Records from a dataset
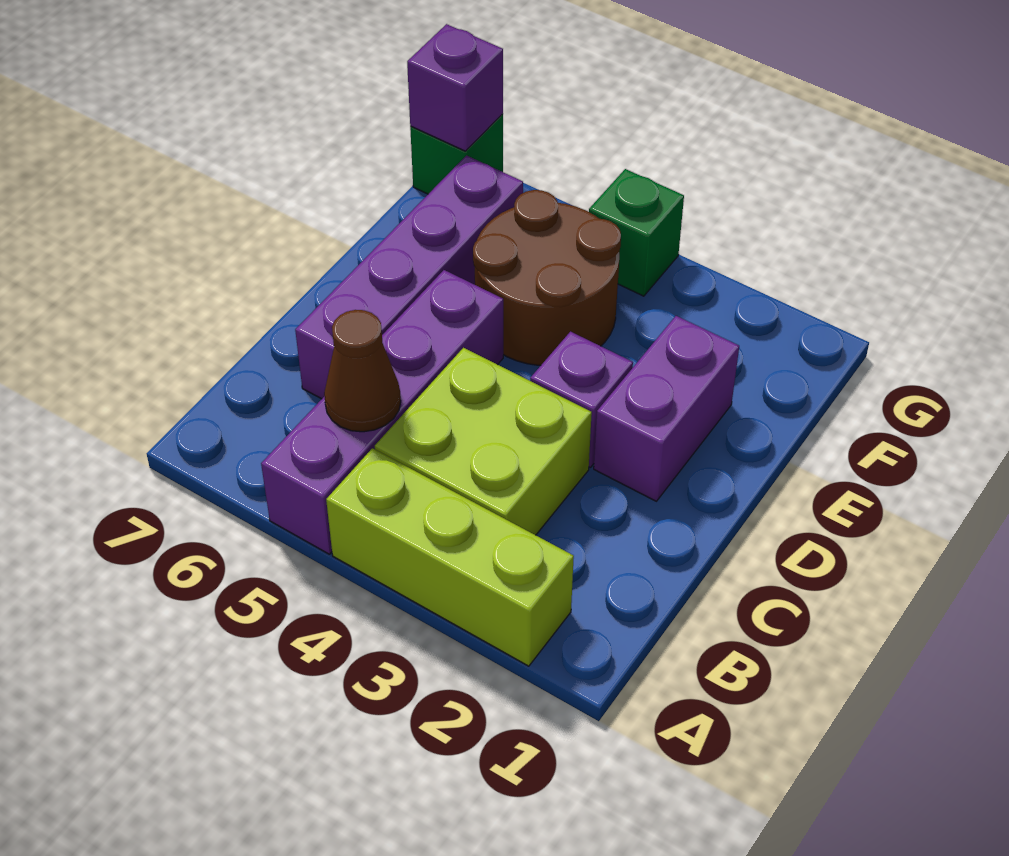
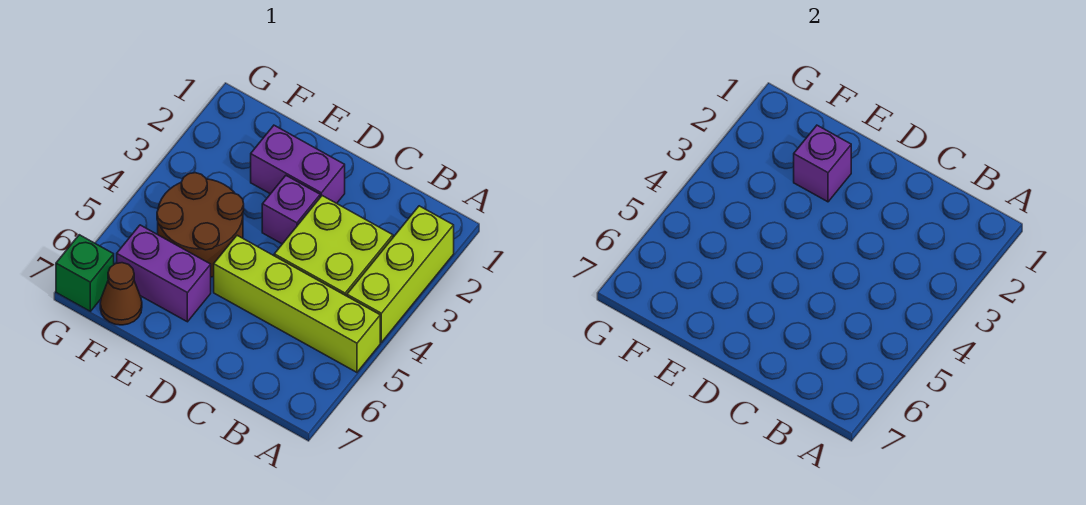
purple brick A5:D5 level 1 -> lime brick A5:D5 level 1
brown cone B5 level 2 -> brown cone F7 level 1
purple brick C6:F6 level 1 -> purple brick E6:F6 level 1
green brick G4 level 1 -> none
purple brick G7 level 2 -> purple brick E2 level 2

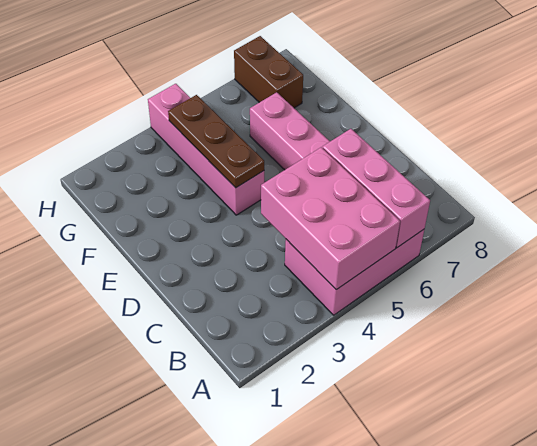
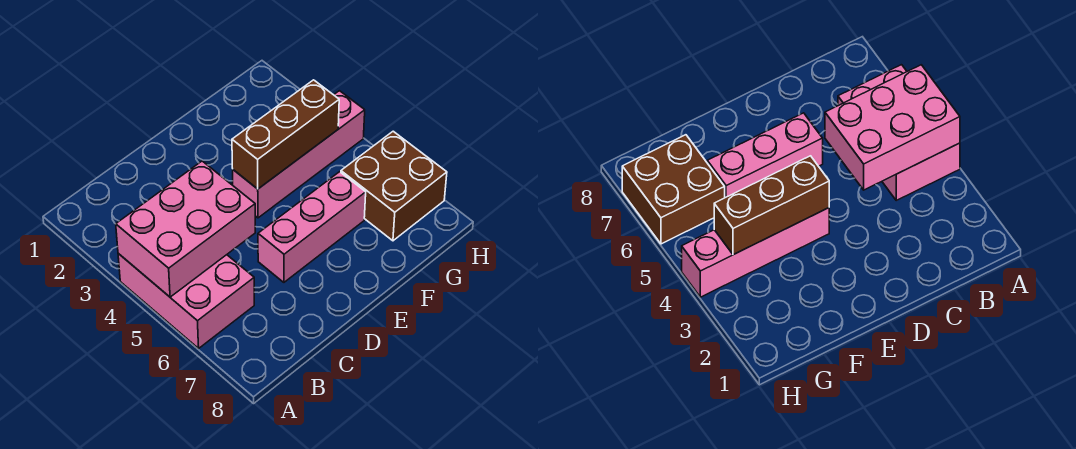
pink brick A6:C6 level 2 -> none
brown plate E4:G4 level 2 -> brown brick E4:G4 level 2
brown brick G7:H7 level 1 -> brown brick G6:H7 level 1

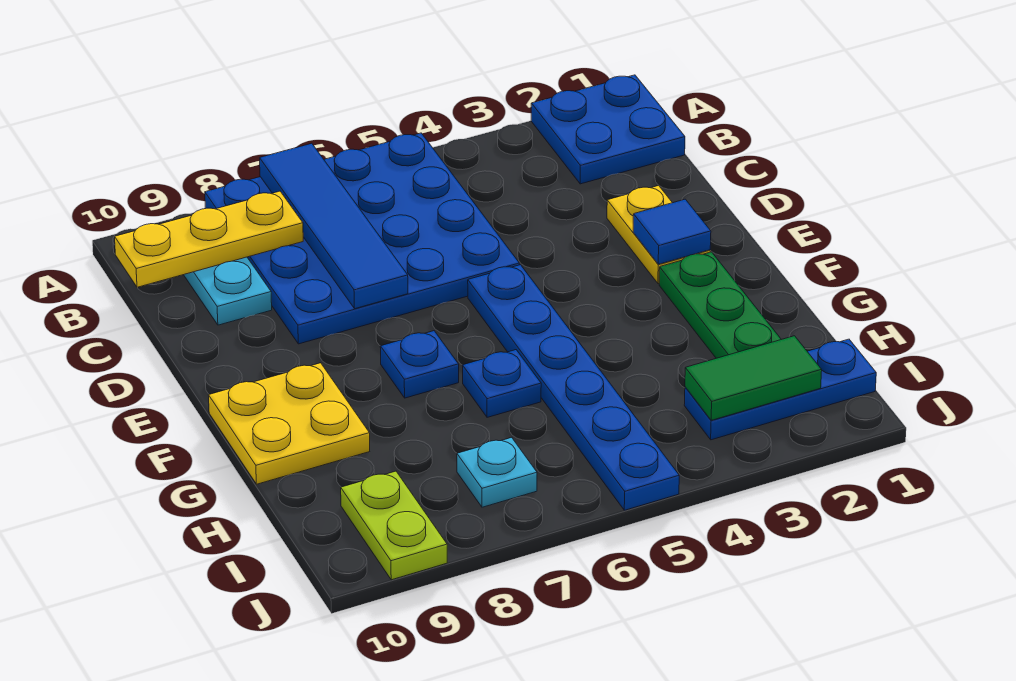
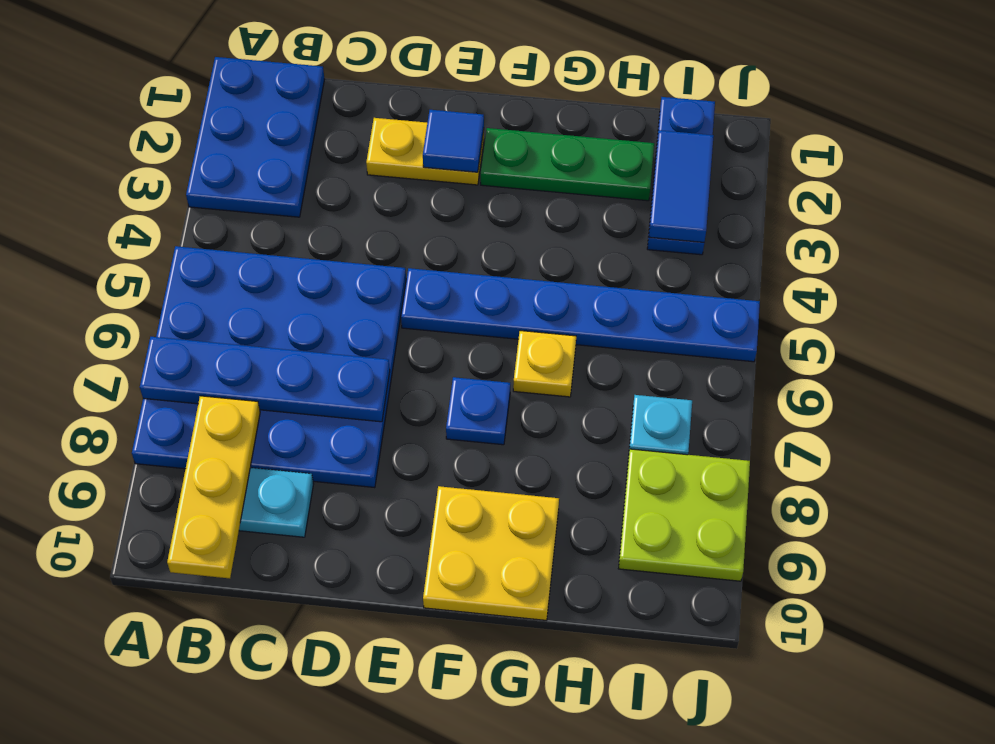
blue plate A1:B2 level 1 -> blue plate A1:B3 level 1
blue tile A7:D7 level 2 -> blue plate A7:D7 level 2
blue plate G6 level 1 -> yellow plate G6 level 1
green tile I2:I3 level 2 -> blue tile I2:I3 level 2
lime plate I9:J9 level 1 -> lime plate I8:J9 level 1

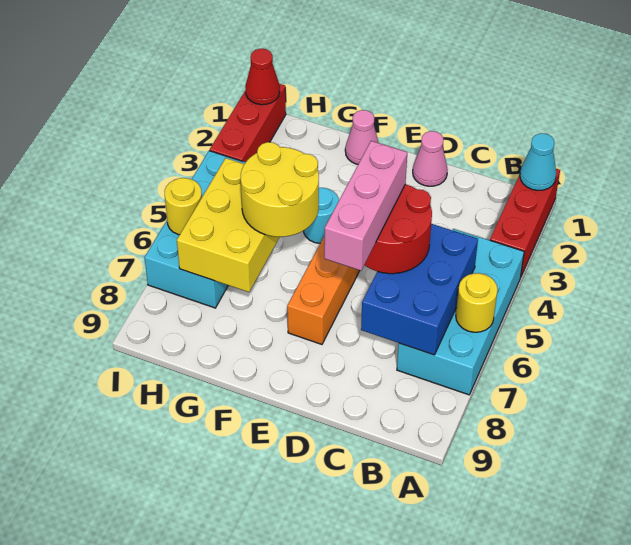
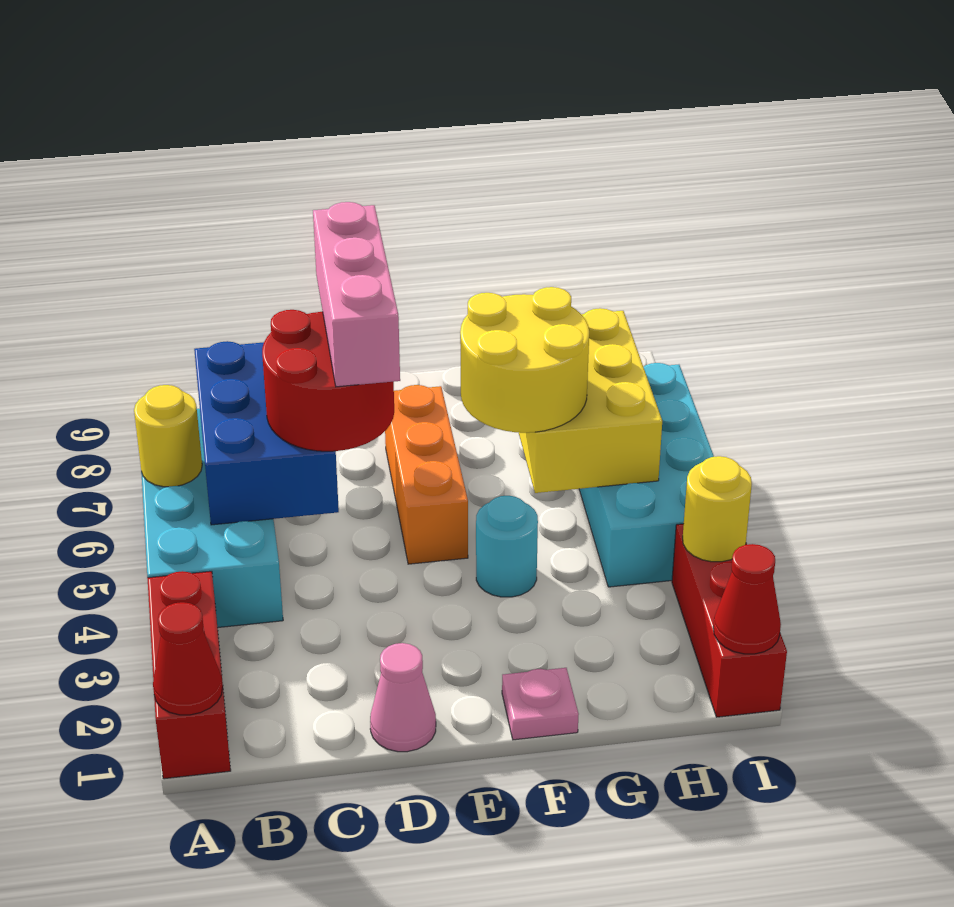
cyan cone A1 level 2 -> red cone A1 level 2
pink cone F1 level 1 -> pink plate F1 level 1
yellow round brick I6 level 2 -> yellow round brick I3 level 2

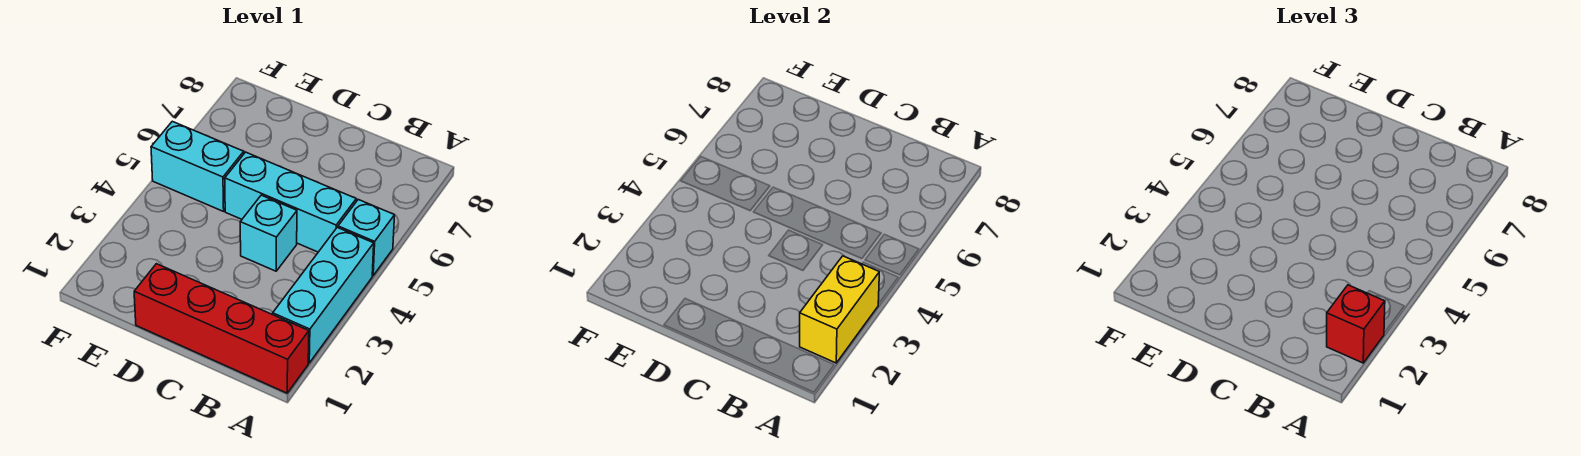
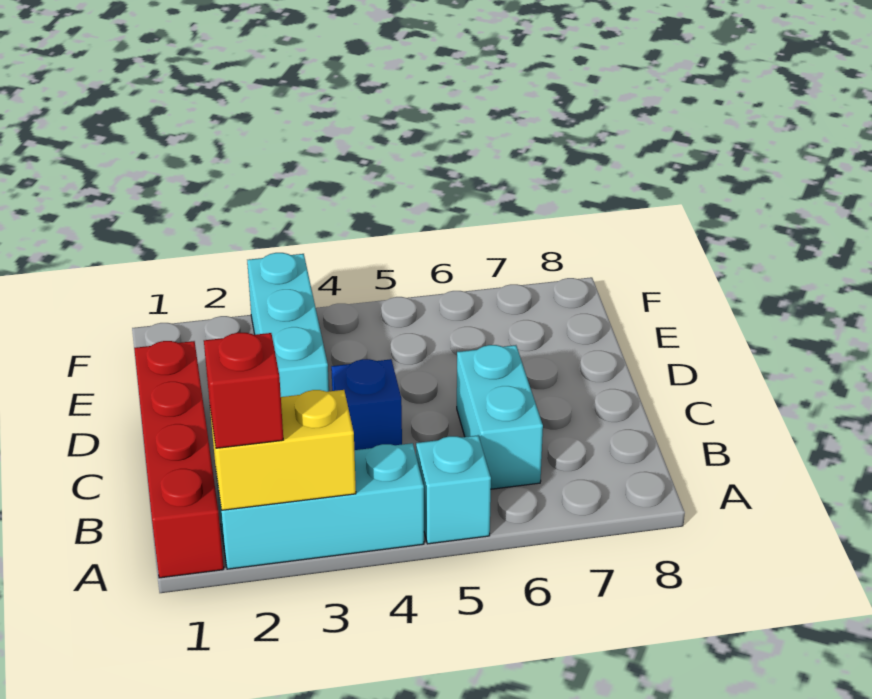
cyan brick B5:D5 level 1 -> cyan brick D3:F3 level 1
cyan brick C4 level 1 -> blue brick C4 level 1
cyan brick E5:F5 level 1 -> cyan brick B6:C6 level 1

**TRY IT**
For this exercise, output the records exactly but omit their pictures.

**FINAL ANSWER**
purple brick A5:D5 level 1 -> lime brick A5:D5 level 1
brown cone B5 level 2 -> brown cone F7 level 1
purple brick C6:F6 level 1 -> purple brick E6:F6 level 1
green brick G4 level 1 -> none
purple brick G7 level 2 -> purple brick E2 level 2

pink brick A6:C6 level 2 -> none
brown plate E4:G4 level 2 -> brown brick E4:G4 level 2
brown brick G7:H7 level 1 -> brown brick G6:H7 level 1

blue plate A1:B2 level 1 -> blue plate A1:B3 level 1
blue tile A7:D7 level 2 -> blue plate A7:D7 level 2
blue plate G6 level 1 -> yellow plate G6 level 1
green tile I2:I3 level 2 -> blue tile I2:I3 level 2
lime plate I9:J9 level 1 -> lime plate I8:J9 level 1

cyan cone A1 level 2 -> red cone A1 level 2
pink cone F1 level 1 -> pink plate F1 level 1
yellow round brick I6 level 2 -> yellow round brick I3 level 2

cyan brick B5:D5 level 1 -> cyan brick D3:F3 level 1
cyan brick C4 level 1 -> blue brick C4 level 1
cyan brick E5:F5 level 1 -> cyan brick B6:C6 level 1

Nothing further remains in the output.